EXERCISE DESCRIPTION. No pictures, please. Output the lines from the start of the data through the line that contains "The purple hammer", both included, exactly as they stand.

DATA PROVIDED.
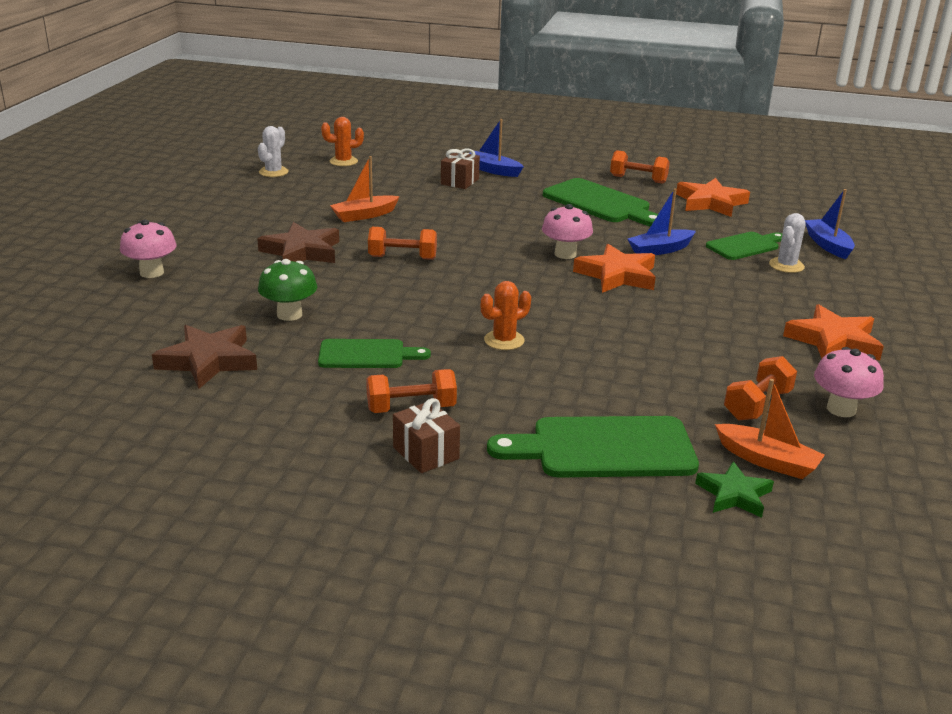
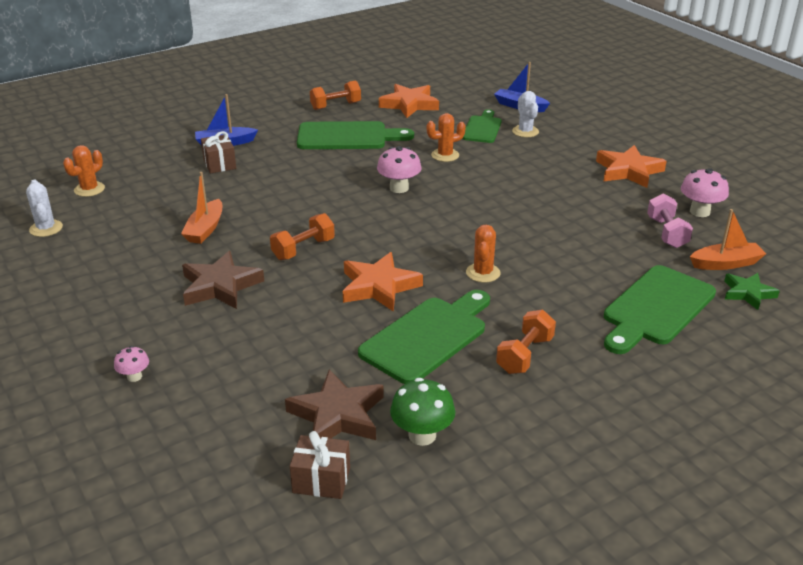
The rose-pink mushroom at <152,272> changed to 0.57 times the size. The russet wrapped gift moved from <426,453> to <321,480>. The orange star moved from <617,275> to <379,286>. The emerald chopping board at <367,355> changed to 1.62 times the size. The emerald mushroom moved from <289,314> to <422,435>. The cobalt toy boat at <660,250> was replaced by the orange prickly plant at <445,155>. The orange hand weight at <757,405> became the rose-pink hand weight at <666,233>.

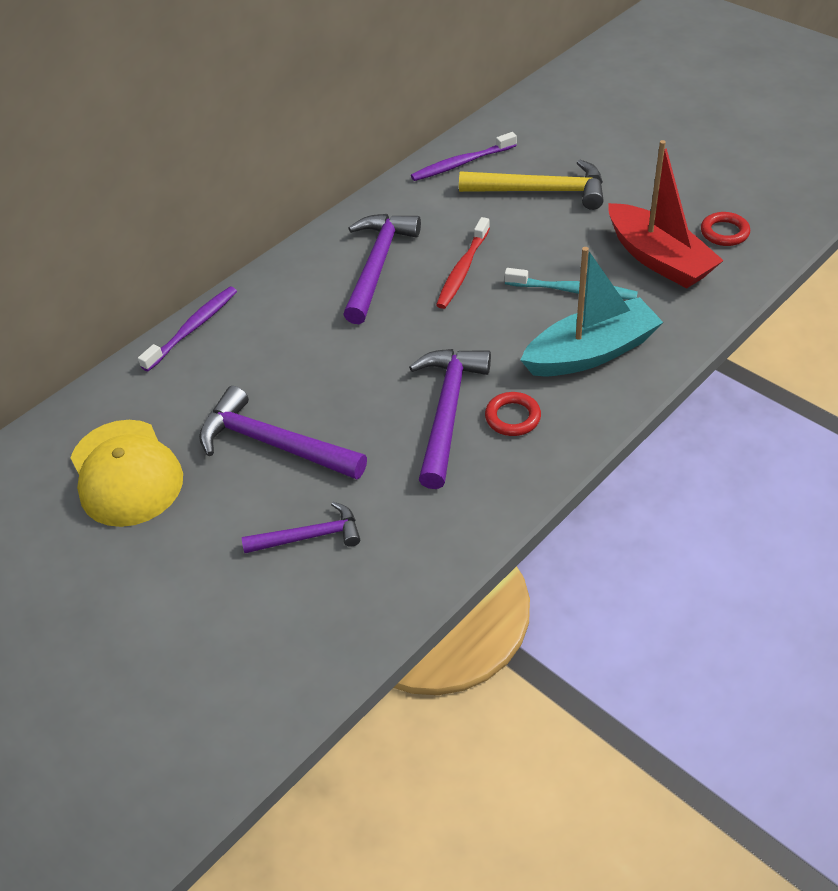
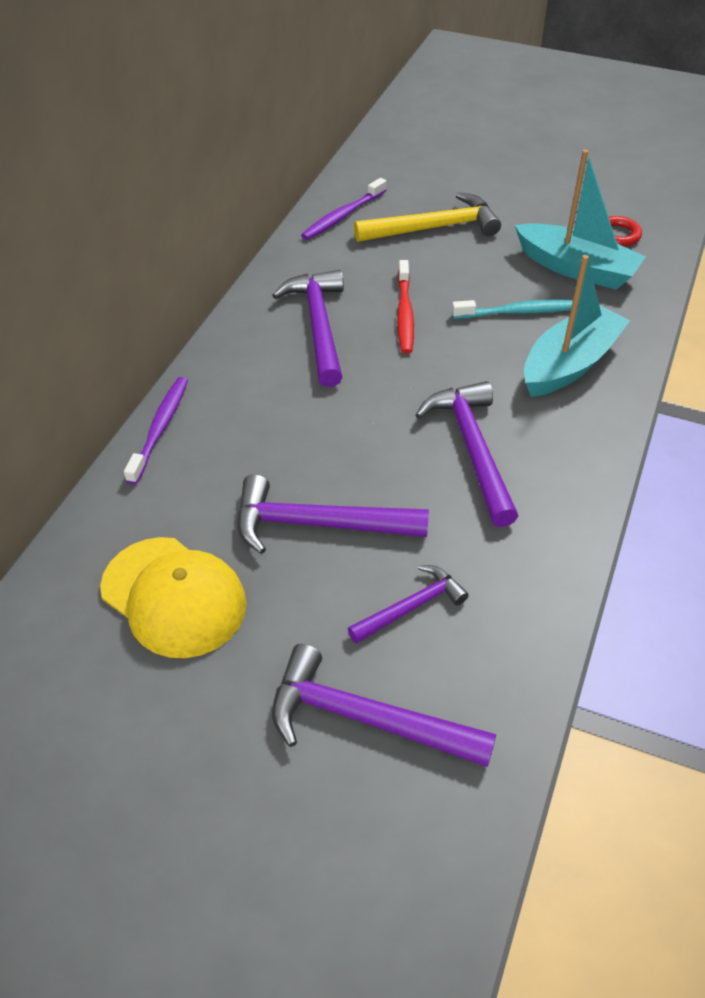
The purple hammer at <366,719> appeared. The crimson toy boat at <658,259> became the turquoise toy boat at <576,268>. The crimson ring at <512,417> disappeared.

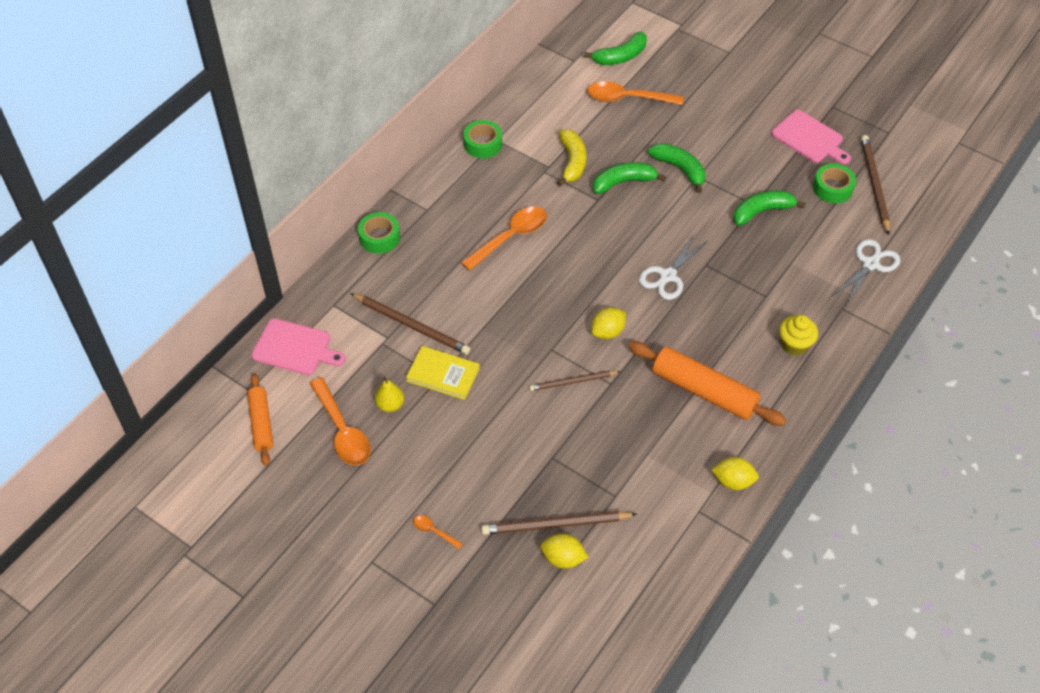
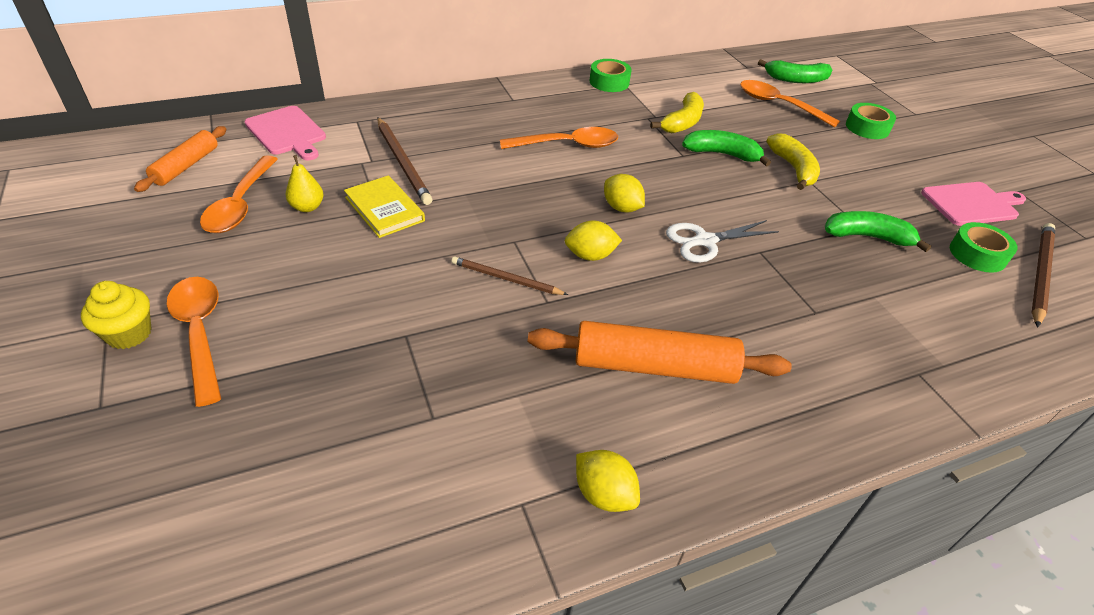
The golden cupcake moved from <794,344> to <129,334>. The orange spoon at <434,531> changed to 2.16 times the size. The orange rolling pin at <704,391> turned 60 degrees counterclockwise. The golden lemon moved from <563,558> to <621,208>. The emerald toy banana at <680,169> became the golden toy banana at <793,168>. The emerald roll of tape moved from <379,237> to <867,128>. The rose-pink chopping board at <809,138> turned 90 degrees counterclockwise. The russet wooden pencil at <555,525> disappeared. The snow-white pair of scissors at <870,264> disappeared.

THE ANSWER.
The rose-pink mushroom at <152,272> changed to 0.57 times the size. The russet wrapped gift moved from <426,453> to <321,480>. The orange star moved from <617,275> to <379,286>. The emerald chopping board at <367,355> changed to 1.62 times the size. The emerald mushroom moved from <289,314> to <422,435>. The cobalt toy boat at <660,250> was replaced by the orange prickly plant at <445,155>. The orange hand weight at <757,405> became the rose-pink hand weight at <666,233>.

The purple hammer at <366,719> appeared. The crimson toy boat at <658,259> became the turquoise toy boat at <576,268>. The crimson ring at <512,417> disappeared.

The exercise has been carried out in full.